====== RECORDS TO PROCESS ======

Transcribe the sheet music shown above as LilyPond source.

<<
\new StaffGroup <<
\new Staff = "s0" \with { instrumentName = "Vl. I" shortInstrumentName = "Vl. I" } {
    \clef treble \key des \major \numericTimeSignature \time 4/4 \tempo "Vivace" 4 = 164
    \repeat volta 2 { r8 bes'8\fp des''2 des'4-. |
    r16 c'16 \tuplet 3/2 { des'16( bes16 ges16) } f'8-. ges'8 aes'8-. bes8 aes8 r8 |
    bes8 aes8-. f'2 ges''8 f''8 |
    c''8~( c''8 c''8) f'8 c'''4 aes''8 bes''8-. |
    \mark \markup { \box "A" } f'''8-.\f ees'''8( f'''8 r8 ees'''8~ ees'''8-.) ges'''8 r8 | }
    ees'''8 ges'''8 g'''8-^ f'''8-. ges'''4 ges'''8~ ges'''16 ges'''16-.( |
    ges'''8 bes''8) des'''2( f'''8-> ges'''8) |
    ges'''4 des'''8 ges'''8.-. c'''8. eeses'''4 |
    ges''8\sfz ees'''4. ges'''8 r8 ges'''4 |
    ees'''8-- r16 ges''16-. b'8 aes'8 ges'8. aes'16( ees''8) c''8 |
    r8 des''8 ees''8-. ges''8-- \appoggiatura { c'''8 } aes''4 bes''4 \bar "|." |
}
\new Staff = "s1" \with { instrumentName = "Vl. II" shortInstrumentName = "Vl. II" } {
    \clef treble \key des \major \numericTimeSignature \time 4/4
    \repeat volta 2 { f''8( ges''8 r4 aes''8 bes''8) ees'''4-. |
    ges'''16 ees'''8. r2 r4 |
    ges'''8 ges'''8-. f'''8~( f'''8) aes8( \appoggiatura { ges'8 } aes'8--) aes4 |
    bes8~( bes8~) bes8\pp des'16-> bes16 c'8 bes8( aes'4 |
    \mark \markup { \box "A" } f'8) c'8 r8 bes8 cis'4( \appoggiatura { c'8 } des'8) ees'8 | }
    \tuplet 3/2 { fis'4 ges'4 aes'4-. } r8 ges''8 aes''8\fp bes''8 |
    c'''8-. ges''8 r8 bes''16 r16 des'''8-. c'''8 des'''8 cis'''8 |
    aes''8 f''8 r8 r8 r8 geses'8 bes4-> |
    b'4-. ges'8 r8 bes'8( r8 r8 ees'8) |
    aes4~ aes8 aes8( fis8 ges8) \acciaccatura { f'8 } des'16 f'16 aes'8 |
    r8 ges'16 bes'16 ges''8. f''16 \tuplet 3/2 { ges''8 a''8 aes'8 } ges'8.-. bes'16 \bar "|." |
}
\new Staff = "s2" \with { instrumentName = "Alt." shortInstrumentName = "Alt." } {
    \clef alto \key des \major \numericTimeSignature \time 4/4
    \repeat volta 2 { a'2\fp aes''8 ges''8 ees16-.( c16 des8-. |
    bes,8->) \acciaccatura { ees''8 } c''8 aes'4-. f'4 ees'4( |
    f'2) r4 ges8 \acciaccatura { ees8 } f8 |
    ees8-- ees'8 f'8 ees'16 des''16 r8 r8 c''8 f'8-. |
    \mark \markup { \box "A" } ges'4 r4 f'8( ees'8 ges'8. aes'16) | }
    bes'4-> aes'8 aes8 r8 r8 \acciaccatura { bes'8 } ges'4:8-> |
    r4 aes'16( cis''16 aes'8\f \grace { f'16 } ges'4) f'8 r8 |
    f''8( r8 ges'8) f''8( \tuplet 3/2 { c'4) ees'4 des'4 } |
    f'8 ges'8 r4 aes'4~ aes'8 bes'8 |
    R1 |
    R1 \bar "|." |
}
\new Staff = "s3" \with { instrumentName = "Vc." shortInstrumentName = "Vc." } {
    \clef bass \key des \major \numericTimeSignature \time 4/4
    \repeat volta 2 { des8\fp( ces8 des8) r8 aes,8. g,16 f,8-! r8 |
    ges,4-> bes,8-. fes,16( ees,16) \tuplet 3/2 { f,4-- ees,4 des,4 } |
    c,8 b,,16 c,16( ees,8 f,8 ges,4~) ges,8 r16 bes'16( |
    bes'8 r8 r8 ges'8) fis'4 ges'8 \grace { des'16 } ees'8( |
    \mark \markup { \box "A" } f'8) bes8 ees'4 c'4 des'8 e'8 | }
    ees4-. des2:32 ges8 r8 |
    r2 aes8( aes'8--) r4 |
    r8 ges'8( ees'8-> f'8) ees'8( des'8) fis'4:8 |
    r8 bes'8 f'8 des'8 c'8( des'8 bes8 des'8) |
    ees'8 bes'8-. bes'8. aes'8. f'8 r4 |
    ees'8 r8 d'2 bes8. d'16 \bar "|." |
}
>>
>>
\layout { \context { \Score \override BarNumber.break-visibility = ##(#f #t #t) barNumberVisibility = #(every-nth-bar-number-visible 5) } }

======

AIM OF THE EXERCISE — Pick out each line in the records above that contains the string "markup", and copy those lines in full.

TASK RESULT —
    \mark \markup { \box "A" } f'''8-.\f ees'''8( f'''8 r8 ees'''8~ ees'''8-.) ges'''8 r8 | }
    \mark \markup { \box "A" } f'8) c'8 r8 bes8 cis'4( \appoggiatura { c'8 } des'8) ees'8 | }
    \mark \markup { \box "A" } ges'4 r4 f'8( ees'8 ges'8. aes'16) | }
    \mark \markup { \box "A" } f'8) bes8 ees'4 c'4 des'8 e'8 | }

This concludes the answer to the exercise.